TASK PROMPT ▸ From the line that contains "red hexagon: (194, 552)" through the closing line of the entries, write out each line exactly; pictures stay out.

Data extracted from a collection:
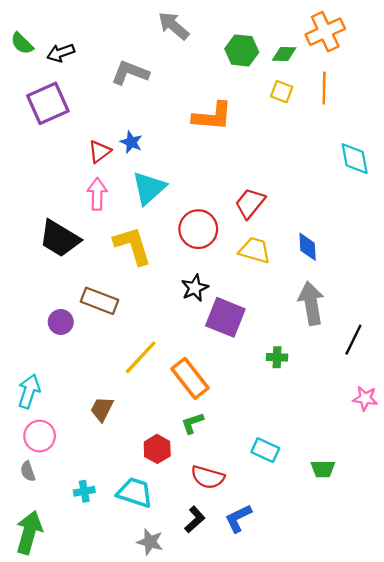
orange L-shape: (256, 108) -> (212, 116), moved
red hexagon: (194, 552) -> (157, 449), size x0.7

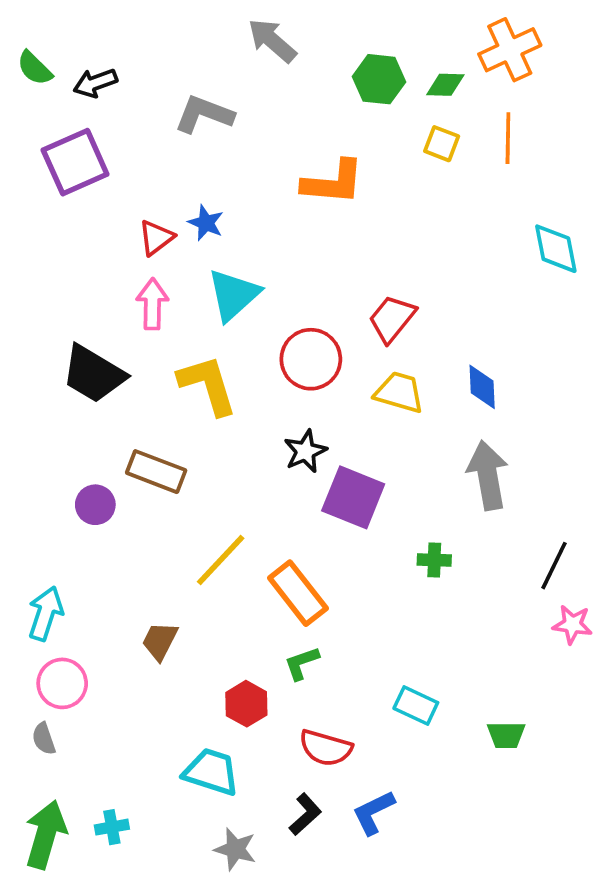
black line: (353, 340) -> (554, 566), moved
cyan cross: (84, 491) -> (112, 827), moved

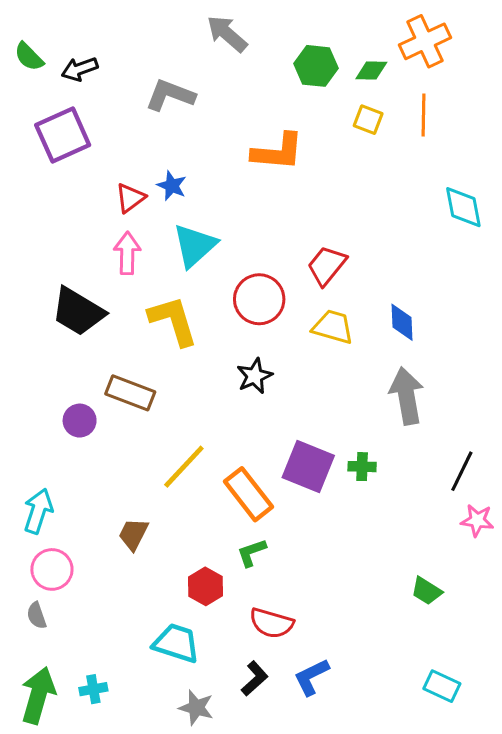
purple square: (353, 497) -> (308, 467), moved
cyan rectangle: (416, 706) -> (442, 686), moved
green trapezoid: (506, 735) -> (427, 591), moved, turned 32

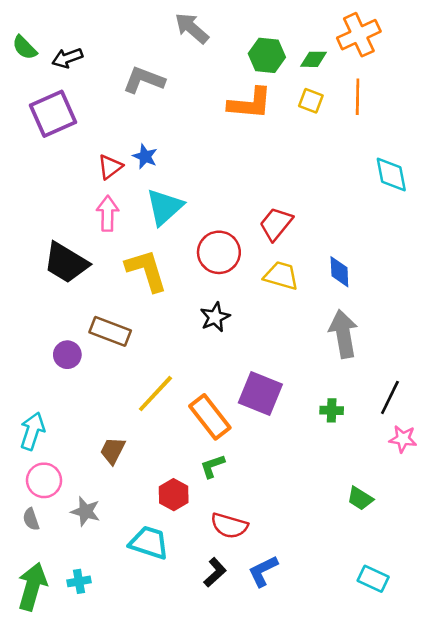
orange L-shape: (278, 152) -> (250, 103), moved
green cross: (362, 467) -> (332, 410), moved
gray star: (196, 708) -> (85, 511), moved

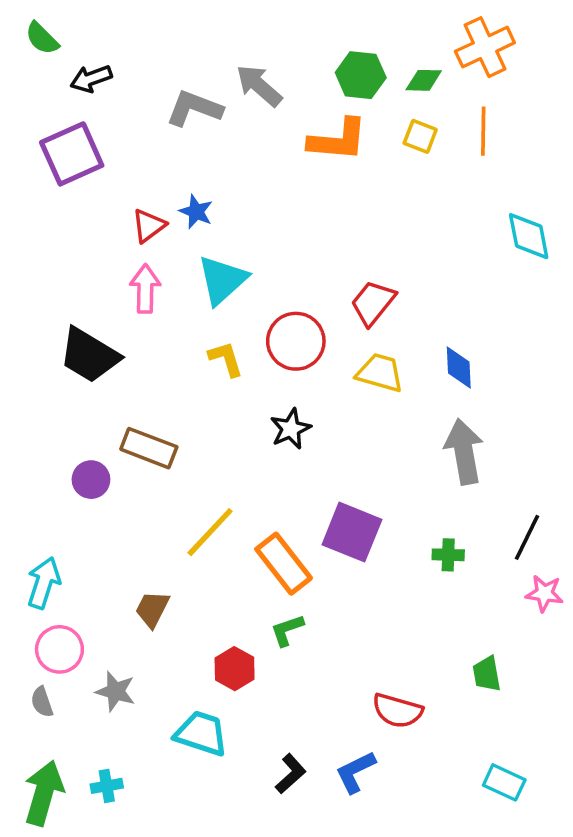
gray arrow: (192, 28) -> (259, 86), moved
green semicircle: (25, 48) -> (42, 38), moved
yellow L-shape: (146, 270) -> (226, 359), moved, size x0.6
green trapezoid: (360, 498) -> (487, 674), turned 48
red semicircle: (229, 526) -> (397, 711), moved

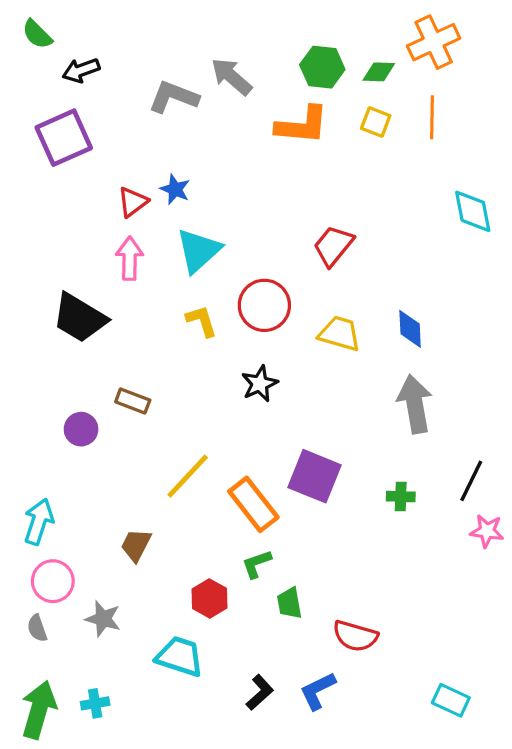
red trapezoid: (373, 303) -> (333, 246), moved
brown rectangle: (149, 448) -> (133, 401), size x0.7
green trapezoid: (487, 674) -> (289, 603), moved

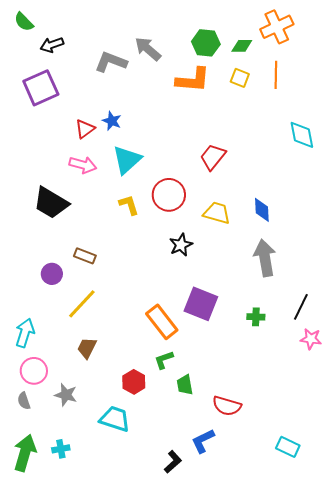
pink arrow: (130, 258) -> (83, 165), turned 104
black star: (260, 384) -> (181, 245), moved
yellow line: (188, 476) -> (82, 304), moved
black L-shape: (260, 692) -> (173, 462), moved

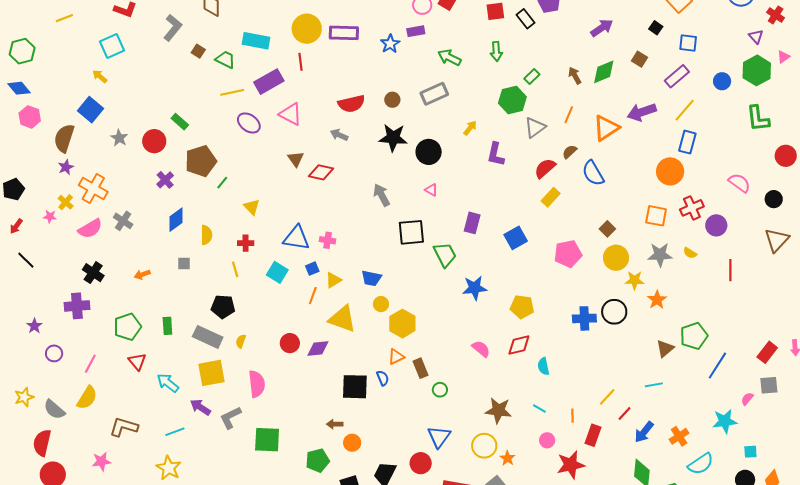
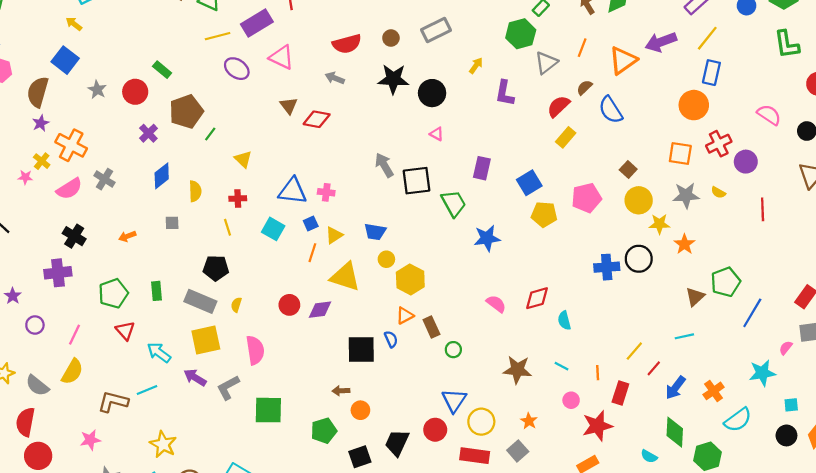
gray arrow: (382, 195) -> (384, 165), moved
yellow pentagon: (522, 307) -> (544, 214), moved
cyan line: (175, 432) -> (147, 390), moved
yellow circle: (484, 446) -> (481, 422), moved

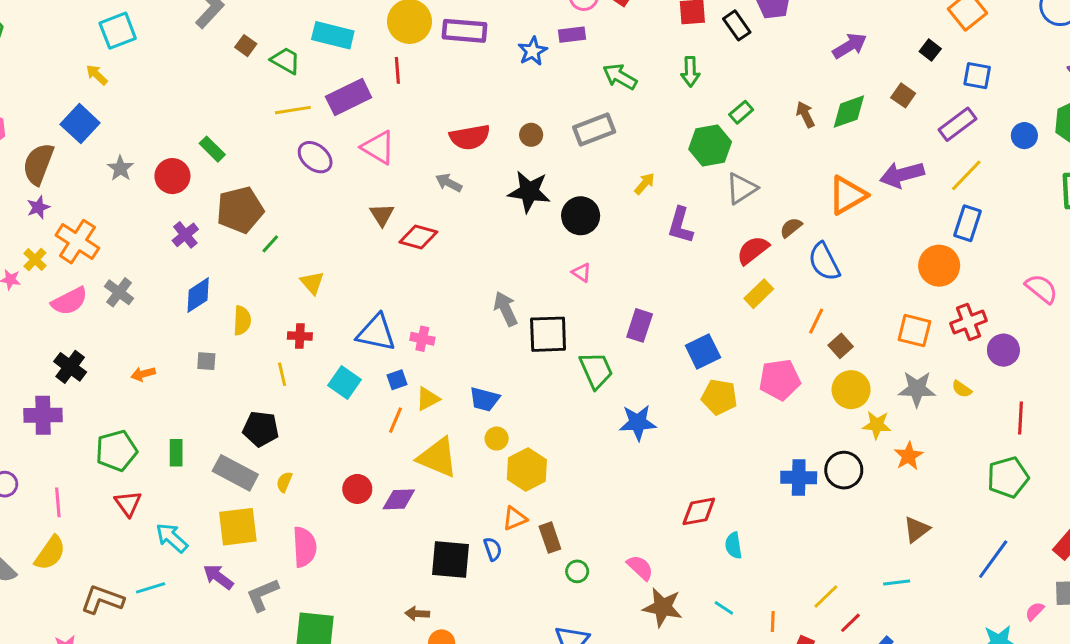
orange line: (582, 48) -> (816, 321), moved
green pentagon: (726, 282) -> (1008, 477), moved
pink semicircle: (496, 304) -> (640, 568), moved
pink line: (74, 335) -> (58, 502), turned -36

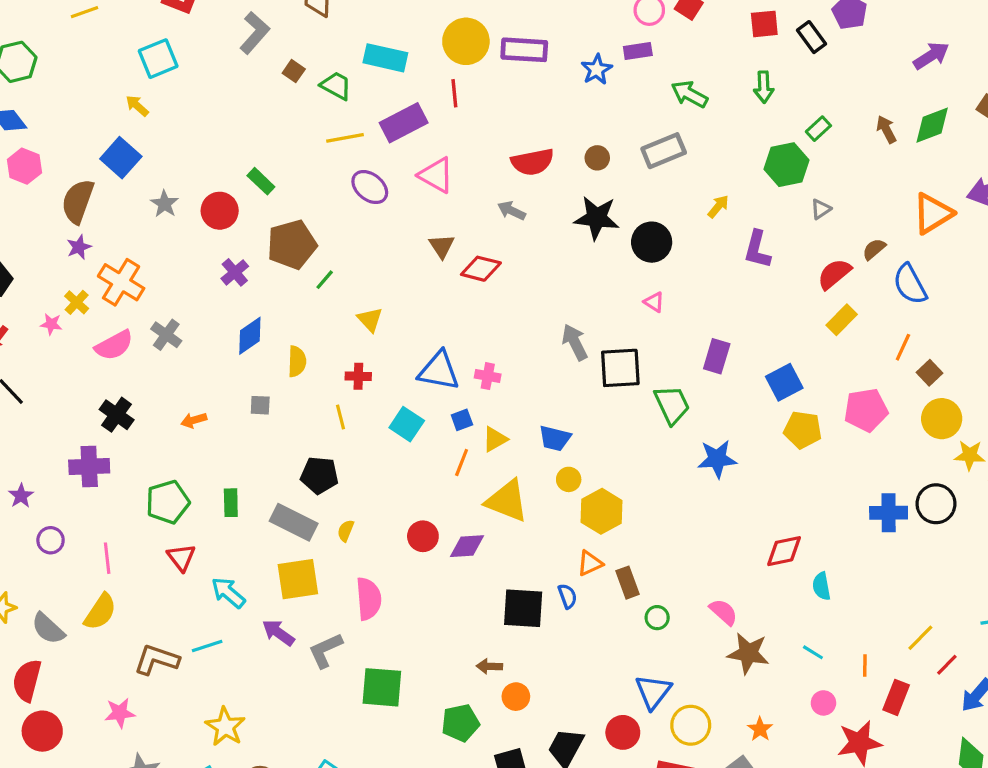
gray triangle: (742, 188) -> (821, 209), size x0.6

WRITTEN SOLUTION ▸
red hexagon: (194, 552) -> (157, 449), size x0.7

black line: (353, 340) -> (554, 566), moved
cyan cross: (84, 491) -> (112, 827), moved

purple square: (353, 497) -> (308, 467), moved
cyan rectangle: (416, 706) -> (442, 686), moved
green trapezoid: (506, 735) -> (427, 591), moved, turned 32

orange L-shape: (278, 152) -> (250, 103), moved
green cross: (362, 467) -> (332, 410), moved
gray star: (196, 708) -> (85, 511), moved

gray arrow: (192, 28) -> (259, 86), moved
green semicircle: (25, 48) -> (42, 38), moved
yellow L-shape: (146, 270) -> (226, 359), moved, size x0.6
green trapezoid: (360, 498) -> (487, 674), turned 48
red semicircle: (229, 526) -> (397, 711), moved

red trapezoid: (373, 303) -> (333, 246), moved
brown rectangle: (149, 448) -> (133, 401), size x0.7
green trapezoid: (487, 674) -> (289, 603), moved

pink arrow: (130, 258) -> (83, 165), turned 104
black star: (260, 384) -> (181, 245), moved
yellow line: (188, 476) -> (82, 304), moved
black L-shape: (260, 692) -> (173, 462), moved

gray arrow: (382, 195) -> (384, 165), moved
yellow pentagon: (522, 307) -> (544, 214), moved
cyan line: (175, 432) -> (147, 390), moved
yellow circle: (484, 446) -> (481, 422), moved

orange line: (582, 48) -> (816, 321), moved
green pentagon: (726, 282) -> (1008, 477), moved
pink semicircle: (496, 304) -> (640, 568), moved
pink line: (74, 335) -> (58, 502), turned -36

gray triangle: (742, 188) -> (821, 209), size x0.6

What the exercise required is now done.